Find all lines below containing the string "cone" and return them.

### SOURCE INFORMATION
"""

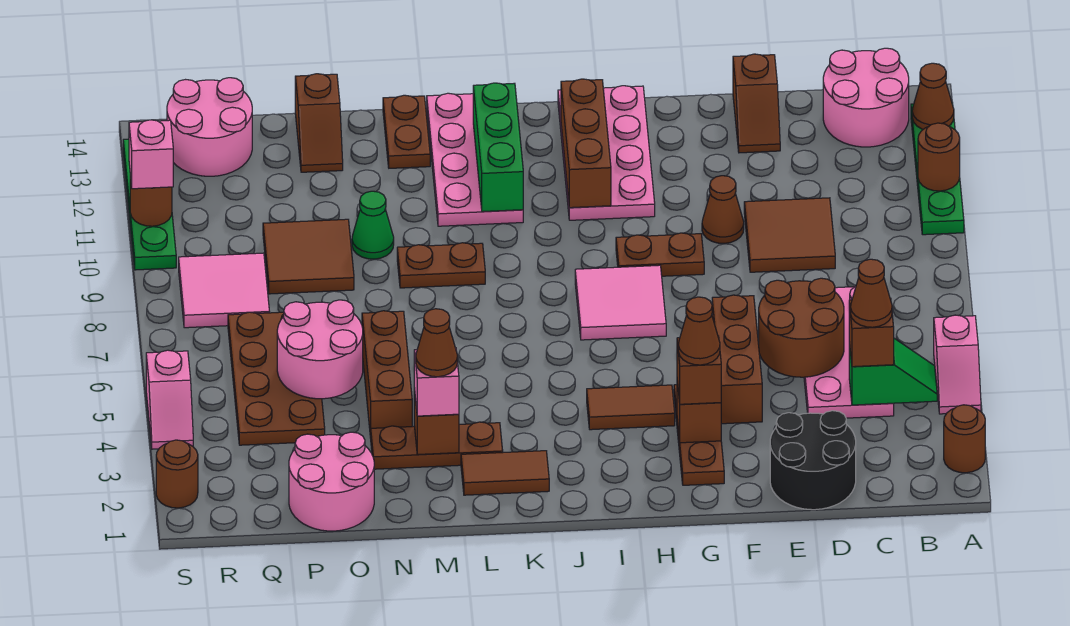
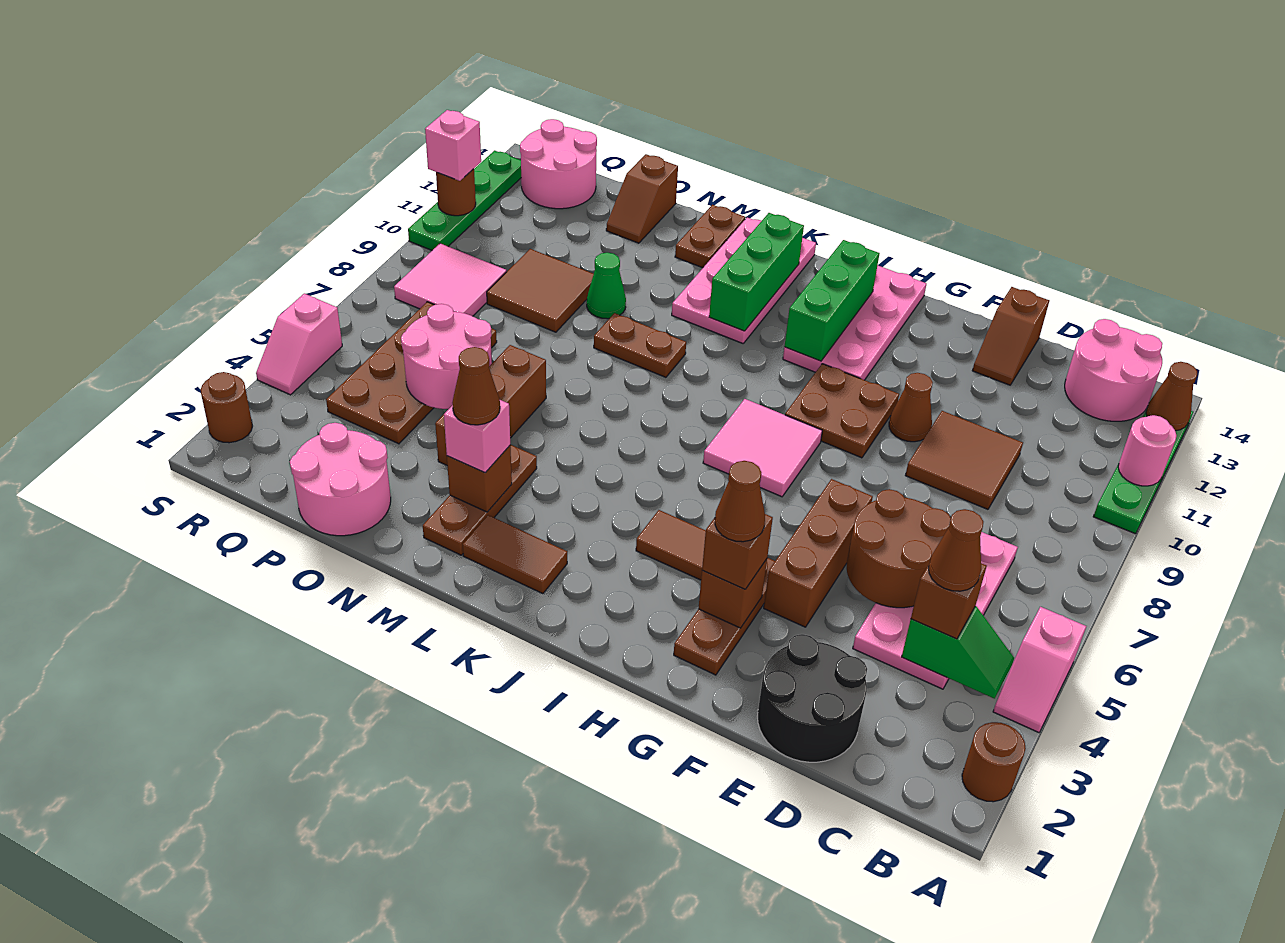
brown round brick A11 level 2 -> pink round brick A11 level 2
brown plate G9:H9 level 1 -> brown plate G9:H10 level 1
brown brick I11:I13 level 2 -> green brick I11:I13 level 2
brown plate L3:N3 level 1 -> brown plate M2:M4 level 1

"""
"""

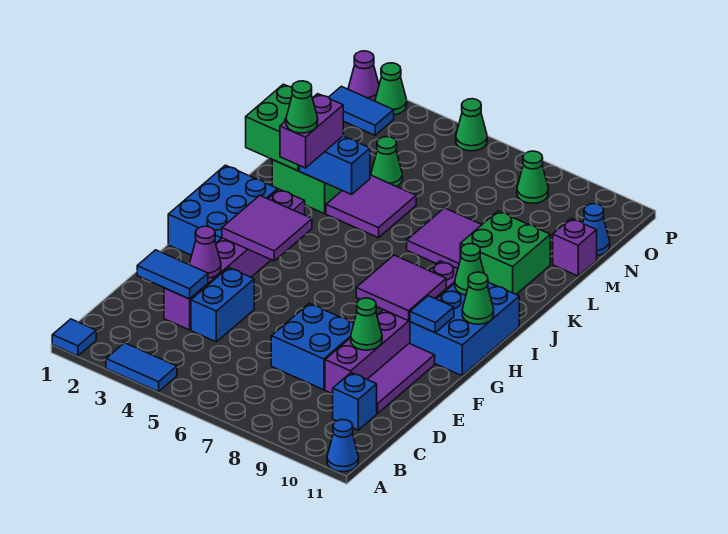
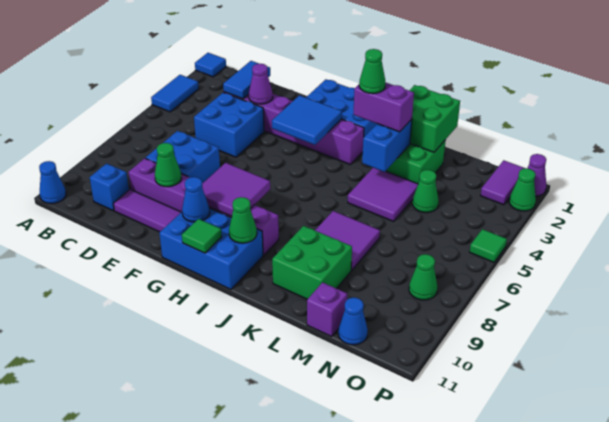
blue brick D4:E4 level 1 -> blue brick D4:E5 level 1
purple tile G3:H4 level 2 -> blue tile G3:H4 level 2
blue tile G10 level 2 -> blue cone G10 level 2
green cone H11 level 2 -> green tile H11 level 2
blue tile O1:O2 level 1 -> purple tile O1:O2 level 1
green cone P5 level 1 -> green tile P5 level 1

"""

### RESULT OF THE EXERCISE
blue tile G10 level 2 -> blue cone G10 level 2
green cone H11 level 2 -> green tile H11 level 2
green cone P5 level 1 -> green tile P5 level 1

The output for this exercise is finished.